[Scene comparison data]

##########

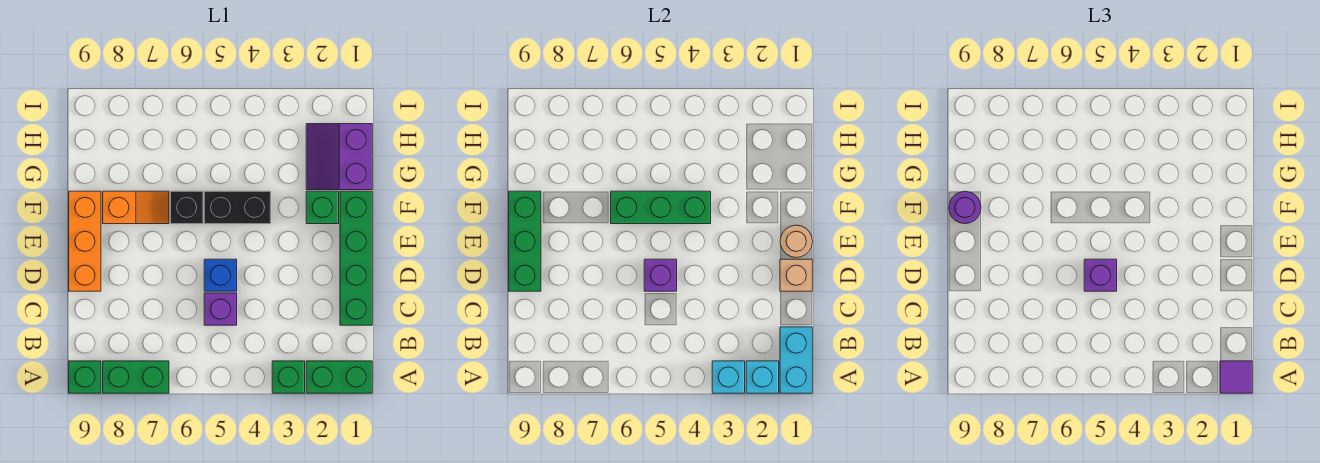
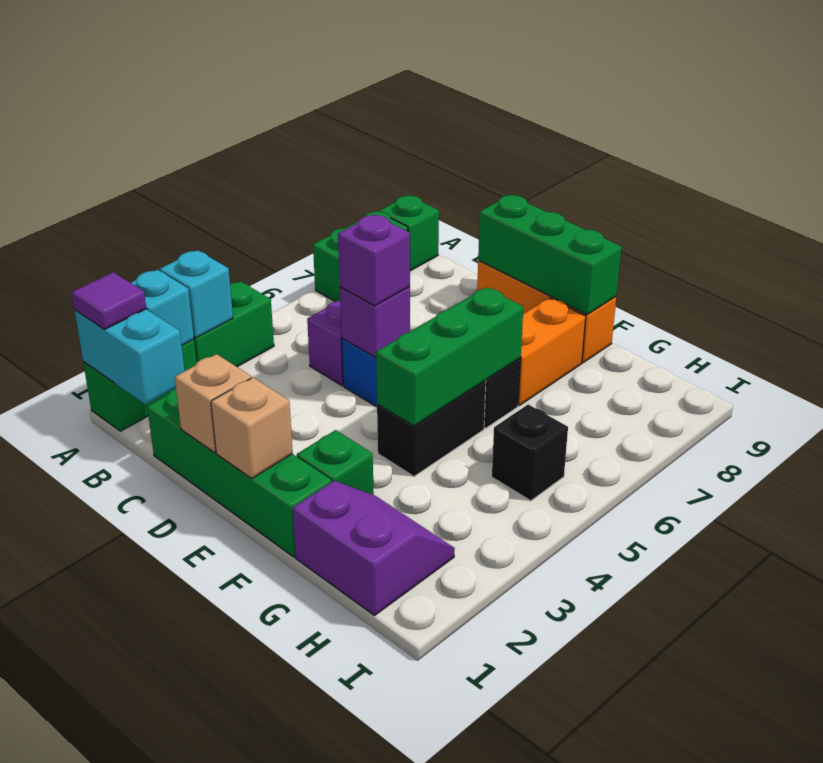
green brick A3 level 1 -> green brick A3:A4 level 1
tan round brick E1 level 2 -> tan brick E1 level 2
orange slope F7:F8 level 1 top 8 -> orange brick F7:F8 level 1
purple round brick F9 level 3 -> none
none -> black brick H5 level 1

##########

**What needs to be done:** Where a line in the records above contains the string "none", return that line.

**Task answer:**
purple round brick F9 level 3 -> none
none -> black brick H5 level 1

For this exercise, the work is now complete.